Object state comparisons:
-=-=-=-=-
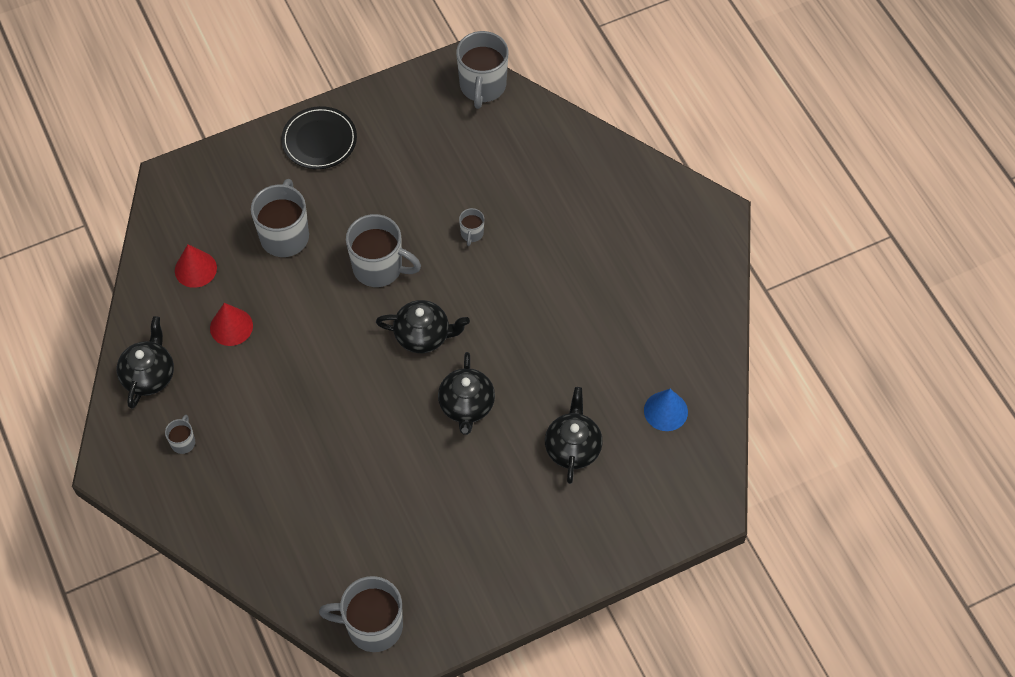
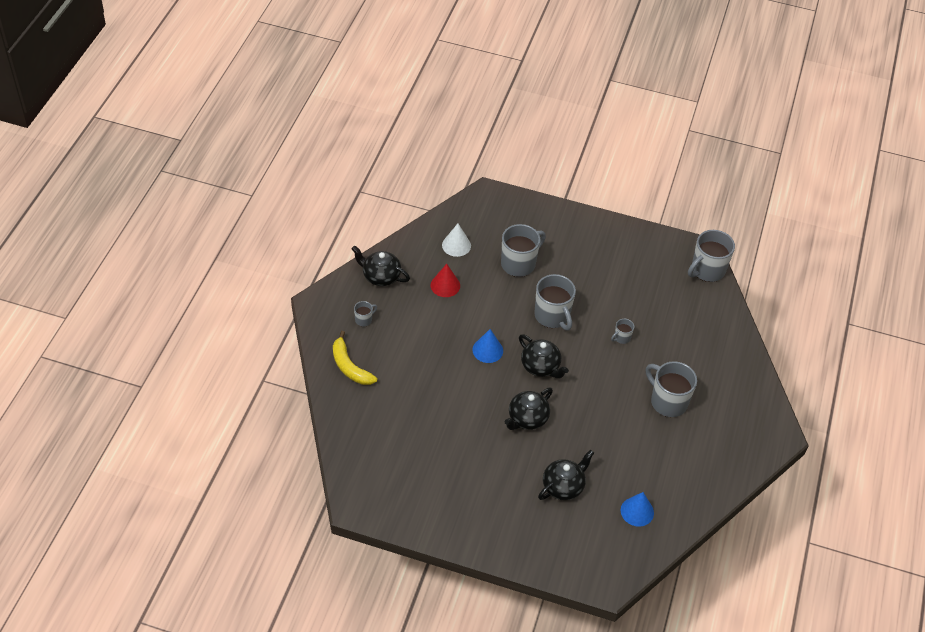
camera: 40 degrees right, 10 degrees down
(149, 375) = (380, 276): black teapot -> black teapot turned 120 degrees counterclockwise
(195, 269) = (456, 245): red cone -> white cone
(224, 509) = (349, 366): none -> yellow banana
(319, 140) = (586, 232): black plate -> none
(351, 363) = (487, 350): none -> blue cone
(372, 626) = (363, 483): grey mug -> grey mug (668, 401)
-=-=-=-=-
- Work to complete
Lines from the one containing "(224, 509) = (349, 366): none" through the end of the entries above must be copied exactly; include both ends and no other lines.

- Task response
(224, 509) = (349, 366): none -> yellow banana
(319, 140) = (586, 232): black plate -> none
(351, 363) = (487, 350): none -> blue cone
(372, 626) = (363, 483): grey mug -> grey mug (668, 401)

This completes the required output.